(Stored data)
Content starts

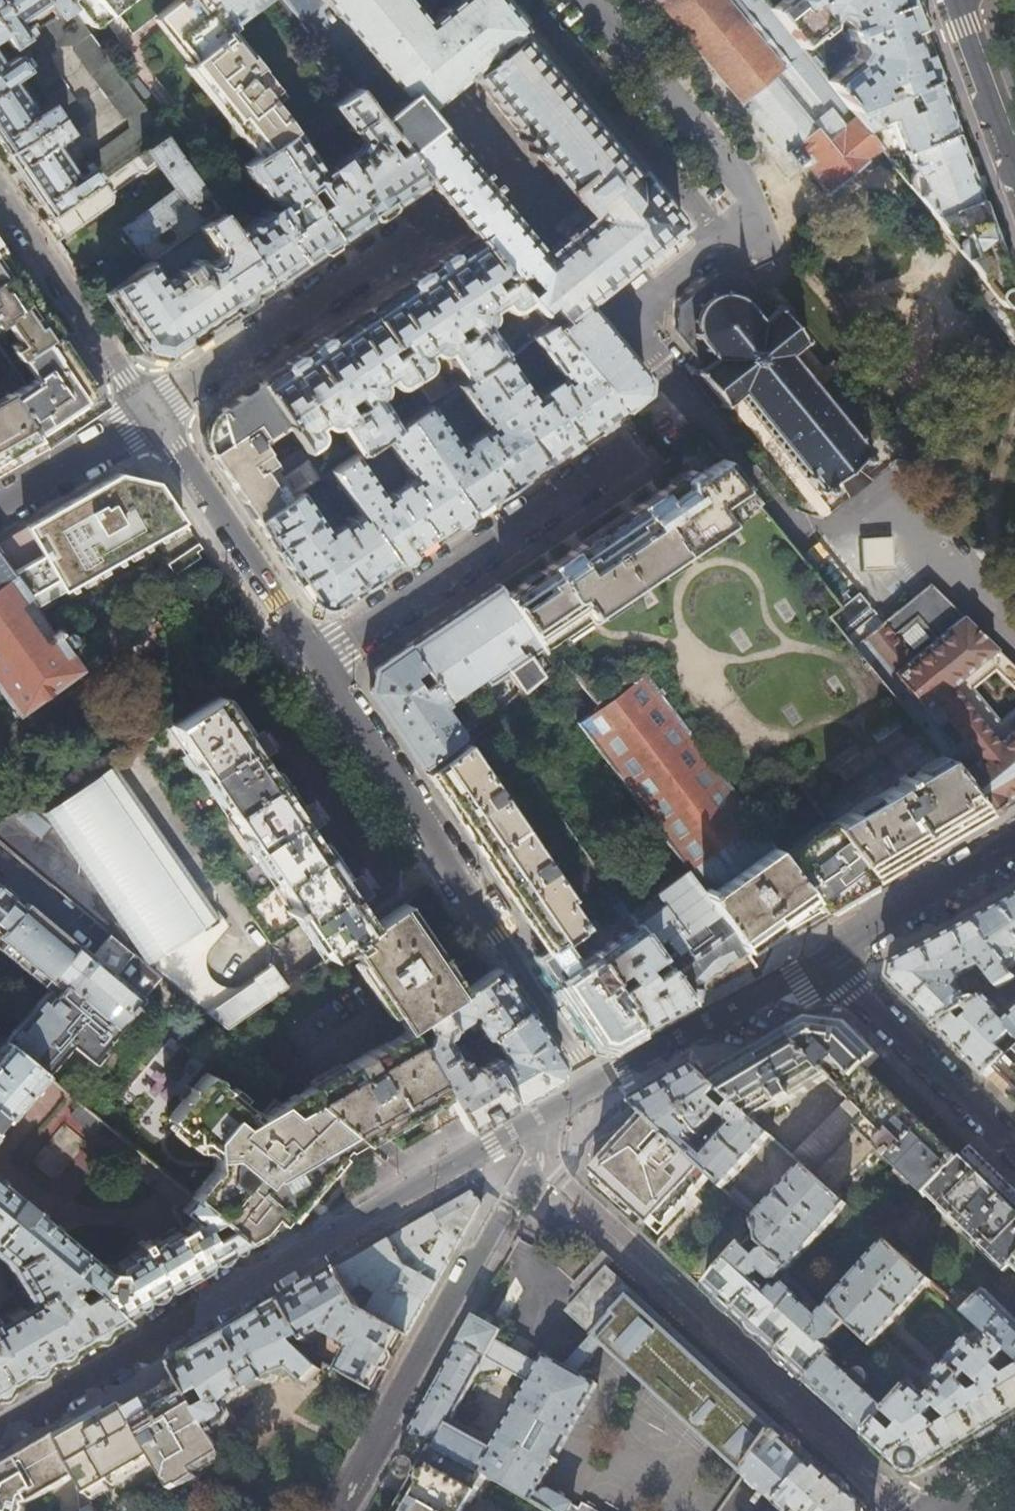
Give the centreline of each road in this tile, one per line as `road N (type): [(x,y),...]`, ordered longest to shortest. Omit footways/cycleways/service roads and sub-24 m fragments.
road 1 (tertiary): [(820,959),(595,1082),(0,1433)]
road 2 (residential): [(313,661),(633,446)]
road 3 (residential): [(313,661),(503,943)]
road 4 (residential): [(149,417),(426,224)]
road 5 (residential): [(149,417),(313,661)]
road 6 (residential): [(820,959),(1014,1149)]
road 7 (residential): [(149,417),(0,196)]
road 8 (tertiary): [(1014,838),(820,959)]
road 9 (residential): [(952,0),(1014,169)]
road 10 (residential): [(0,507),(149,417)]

Content ends

Task statement:
Write the data out again exactly, but without its images.

Task solution:
Give the centreline of each road in this tile, one per line as `road N (type): [(x,y),...]`, ordered longest to shortest. Omit footways/cycleways/service roads and sub-24 m fragments.
road 1 (tertiary): [(820,959),(595,1082),(0,1433)]
road 2 (residential): [(313,661),(633,446)]
road 3 (residential): [(313,661),(503,943)]
road 4 (residential): [(149,417),(426,224)]
road 5 (residential): [(149,417),(313,661)]
road 6 (residential): [(820,959),(1014,1149)]
road 7 (residential): [(149,417),(0,196)]
road 8 (tertiary): [(1014,838),(820,959)]
road 9 (residential): [(952,0),(1014,169)]
road 10 (residential): [(0,507),(149,417)]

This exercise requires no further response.